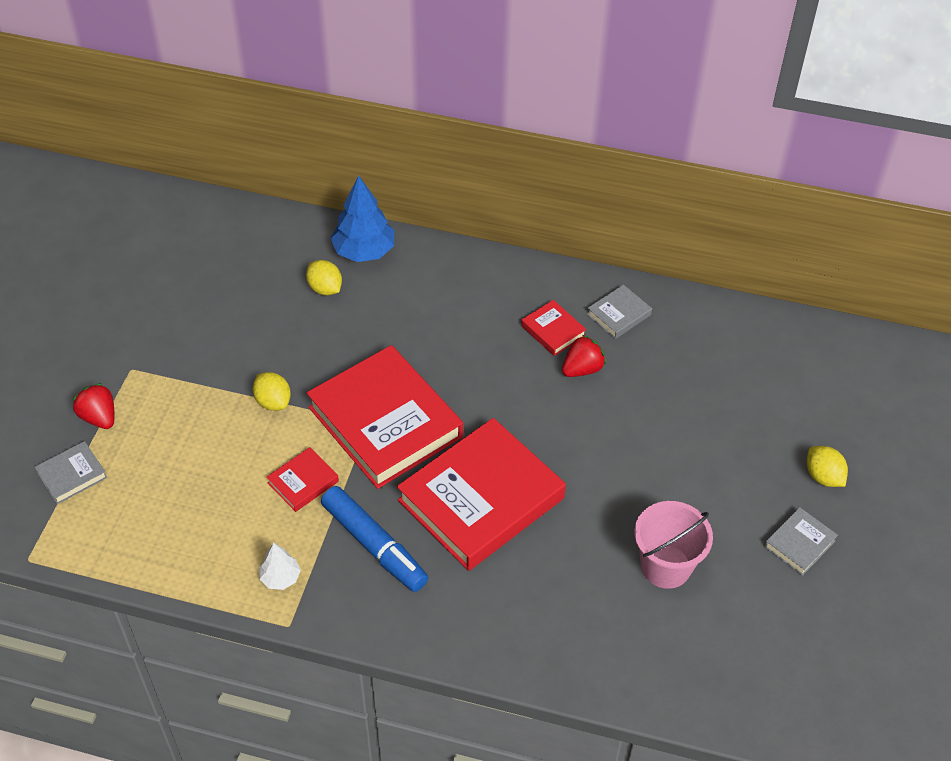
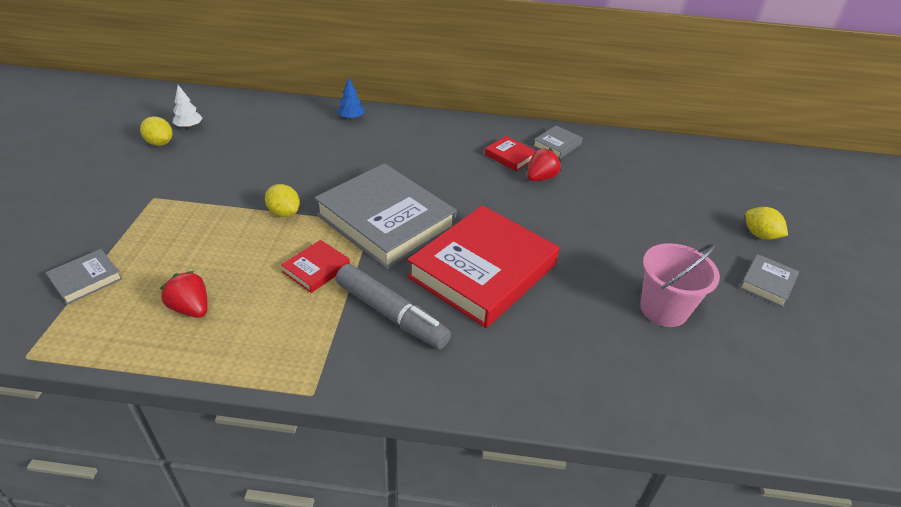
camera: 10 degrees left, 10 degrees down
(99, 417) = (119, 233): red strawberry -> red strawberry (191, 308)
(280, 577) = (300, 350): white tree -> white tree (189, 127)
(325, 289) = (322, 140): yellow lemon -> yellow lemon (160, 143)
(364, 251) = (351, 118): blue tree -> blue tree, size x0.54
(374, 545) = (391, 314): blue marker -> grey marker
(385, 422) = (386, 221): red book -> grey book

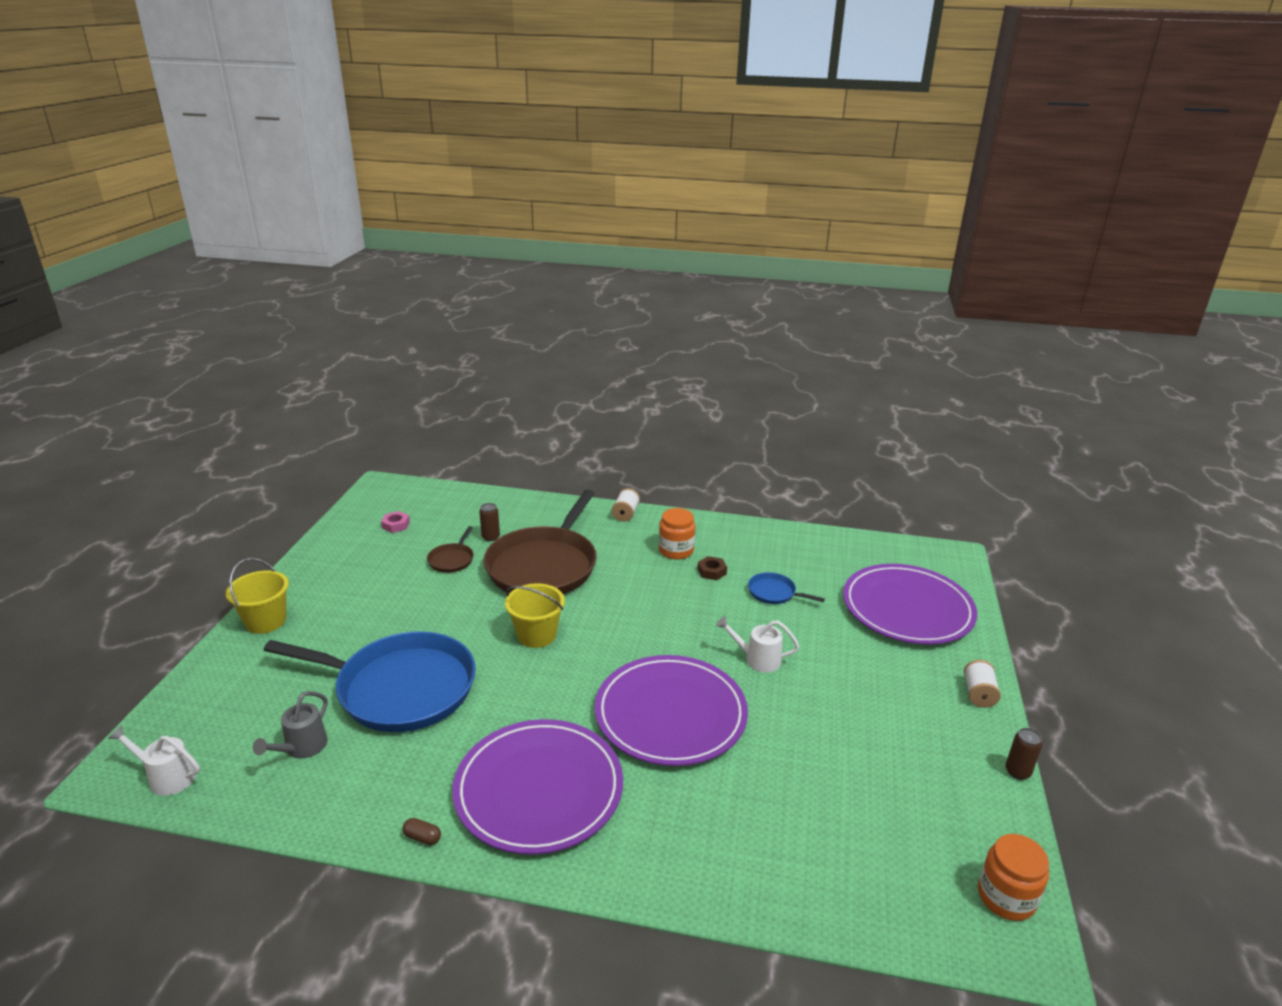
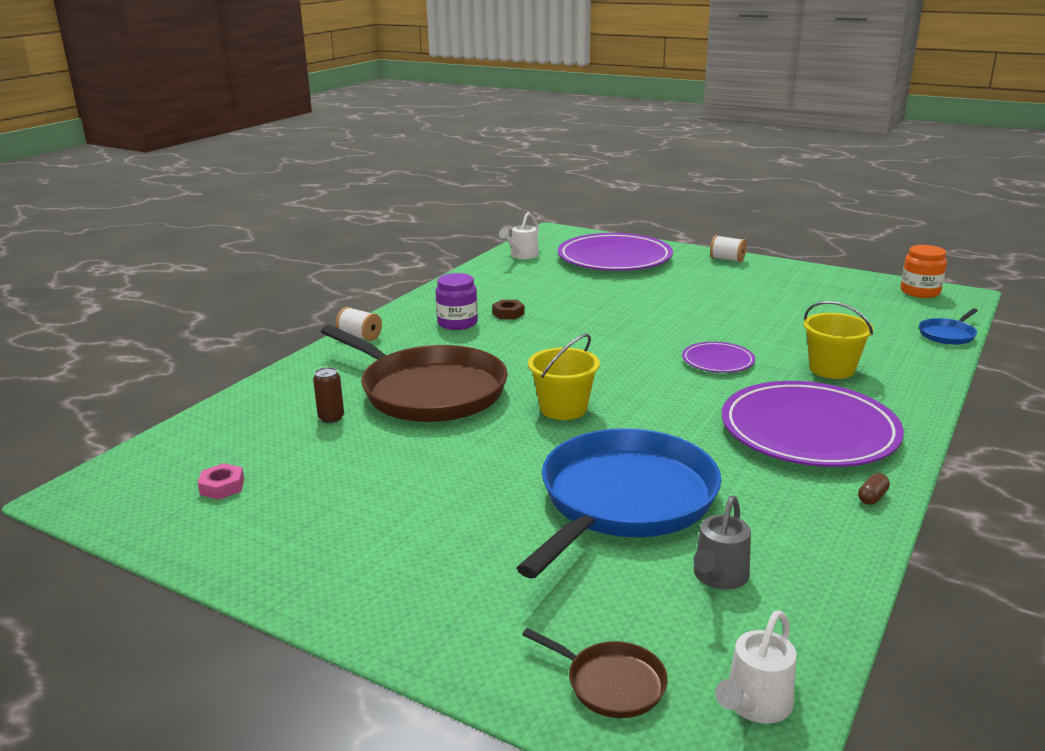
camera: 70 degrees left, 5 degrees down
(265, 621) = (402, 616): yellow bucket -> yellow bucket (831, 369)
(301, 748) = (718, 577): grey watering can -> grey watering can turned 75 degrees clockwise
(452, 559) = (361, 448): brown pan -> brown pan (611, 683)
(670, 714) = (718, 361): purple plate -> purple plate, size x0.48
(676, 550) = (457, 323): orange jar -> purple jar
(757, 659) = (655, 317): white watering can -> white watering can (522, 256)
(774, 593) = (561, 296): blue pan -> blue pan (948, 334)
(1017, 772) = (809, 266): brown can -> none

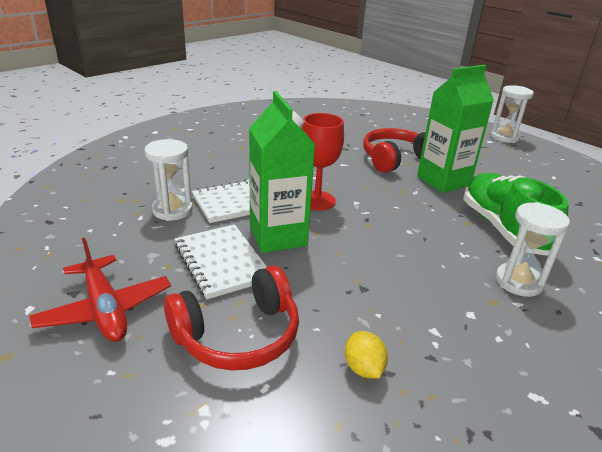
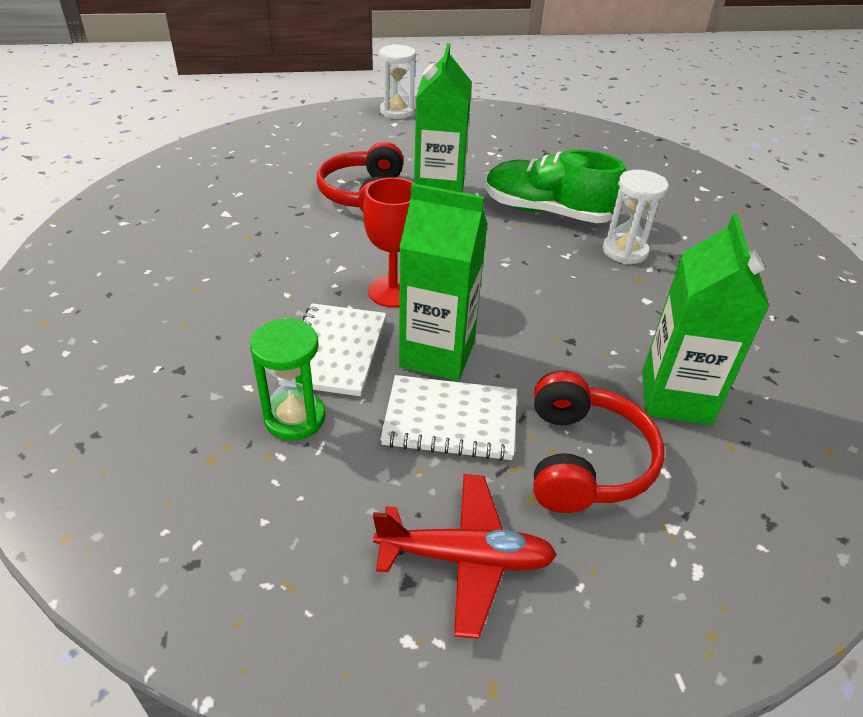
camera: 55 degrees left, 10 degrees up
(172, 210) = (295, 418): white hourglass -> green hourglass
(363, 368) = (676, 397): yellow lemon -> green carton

* * *

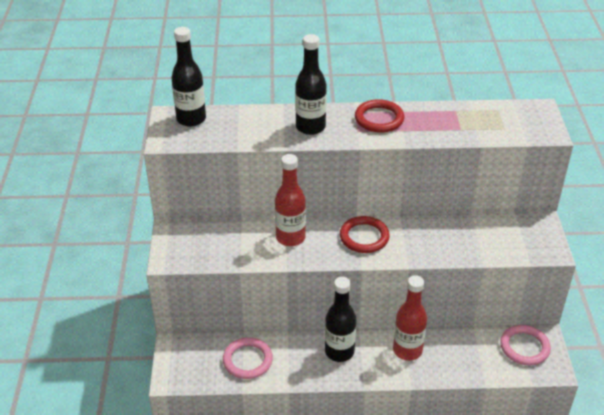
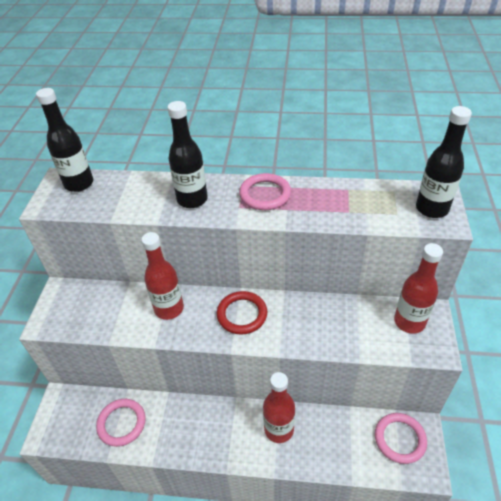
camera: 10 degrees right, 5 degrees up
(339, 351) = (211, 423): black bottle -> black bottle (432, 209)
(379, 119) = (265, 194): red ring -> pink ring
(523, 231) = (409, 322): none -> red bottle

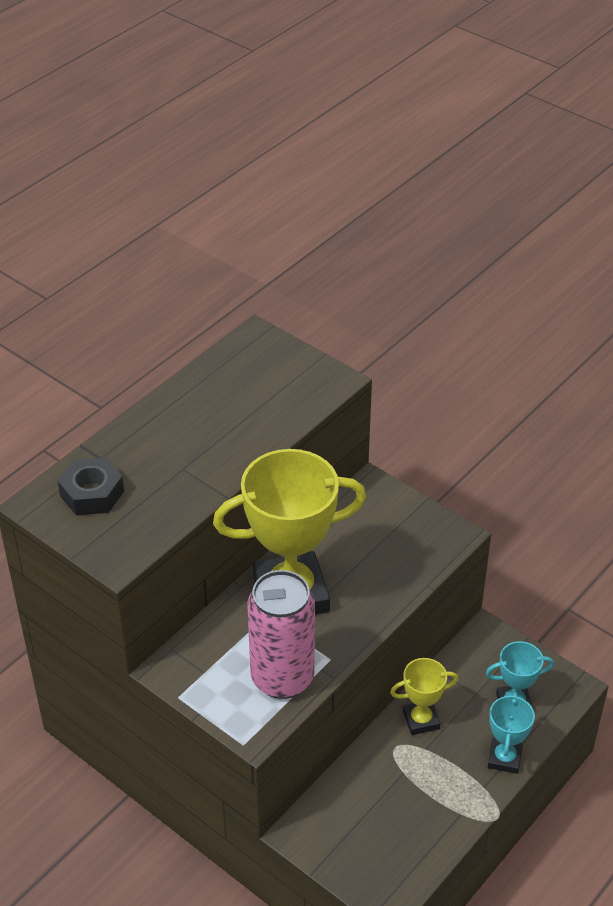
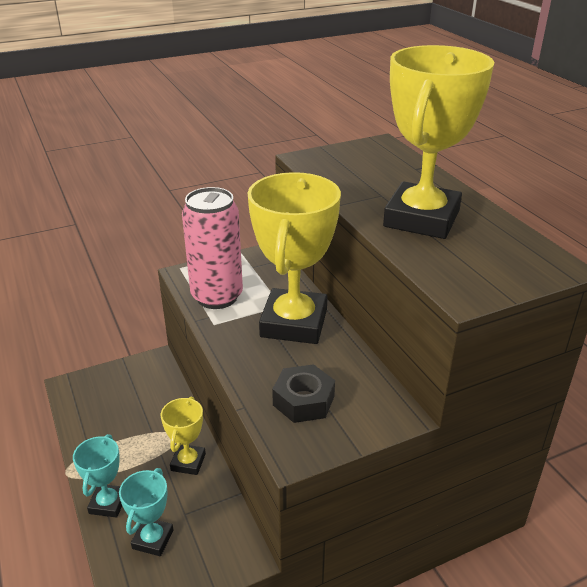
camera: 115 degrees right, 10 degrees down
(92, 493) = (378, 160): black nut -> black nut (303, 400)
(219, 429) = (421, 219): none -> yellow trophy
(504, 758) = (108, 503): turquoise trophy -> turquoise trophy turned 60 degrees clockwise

==

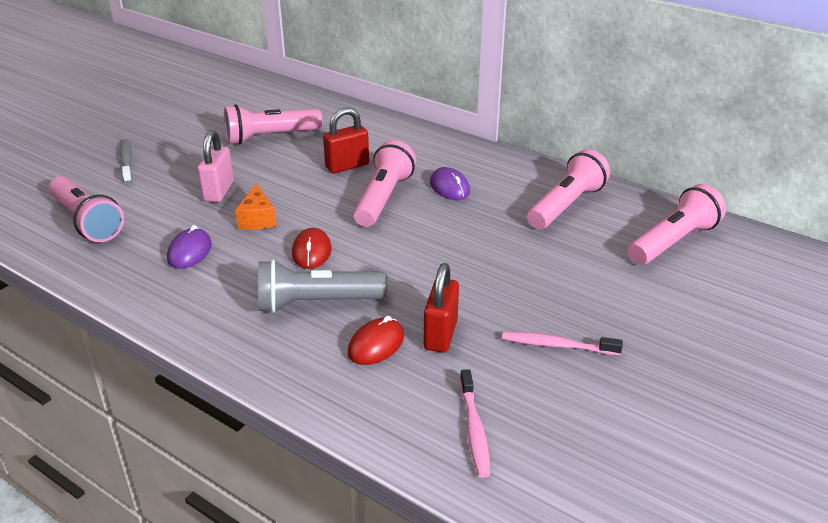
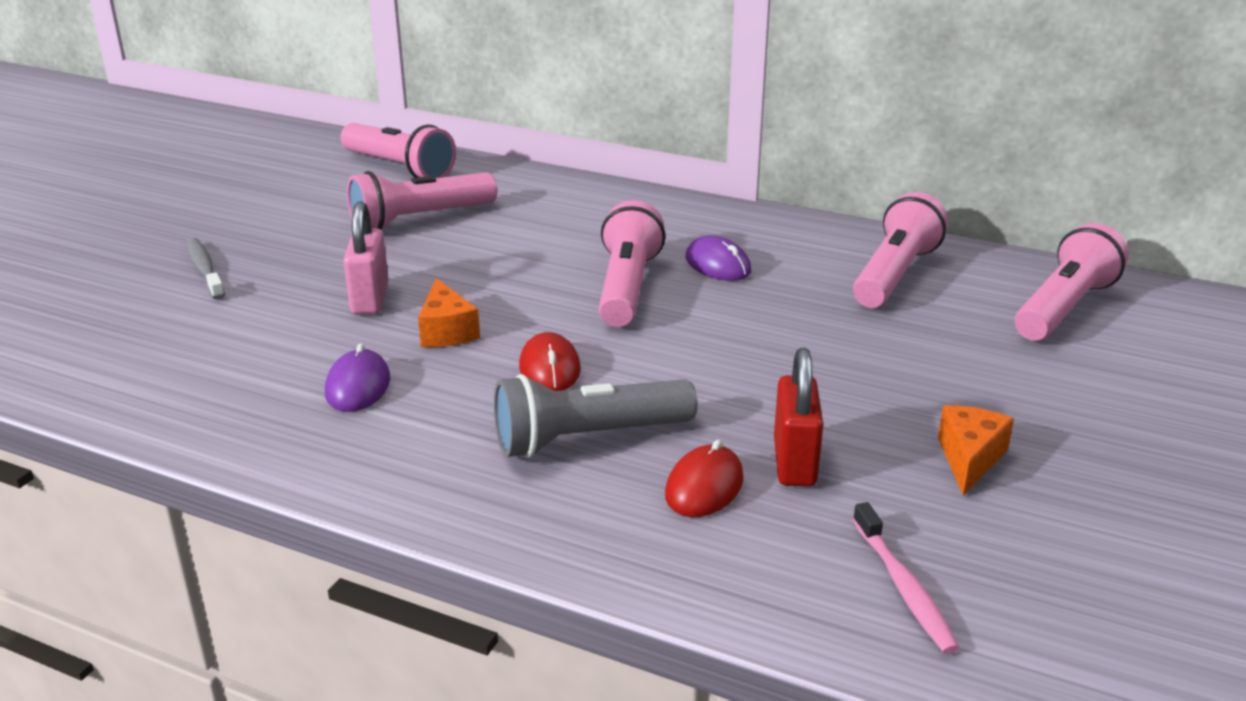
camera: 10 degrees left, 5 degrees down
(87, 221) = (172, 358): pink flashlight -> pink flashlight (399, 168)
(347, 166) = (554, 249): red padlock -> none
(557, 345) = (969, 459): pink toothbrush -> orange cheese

[Try it] What do the entries above read from the line containing "camera: 10 degrees left, 10 degrees down" through the line containing "(301, 748) = (718, 577): grey"? Output those lines exactly, both ends included, with the pictures left out.

[Solution]
camera: 10 degrees left, 10 degrees down
(99, 417) = (119, 233): red strawberry -> red strawberry (191, 308)
(280, 577) = (300, 350): white tree -> white tree (189, 127)
(325, 289) = (322, 140): yellow lemon -> yellow lemon (160, 143)
(364, 251) = (351, 118): blue tree -> blue tree, size x0.54
(374, 545) = (391, 314): blue marker -> grey marker
(385, 422) = (386, 221): red book -> grey book

camera: 70 degrees left, 5 degrees down
(265, 621) = (402, 616): yellow bucket -> yellow bucket (831, 369)
(301, 748) = (718, 577): grey watering can -> grey watering can turned 75 degrees clockwise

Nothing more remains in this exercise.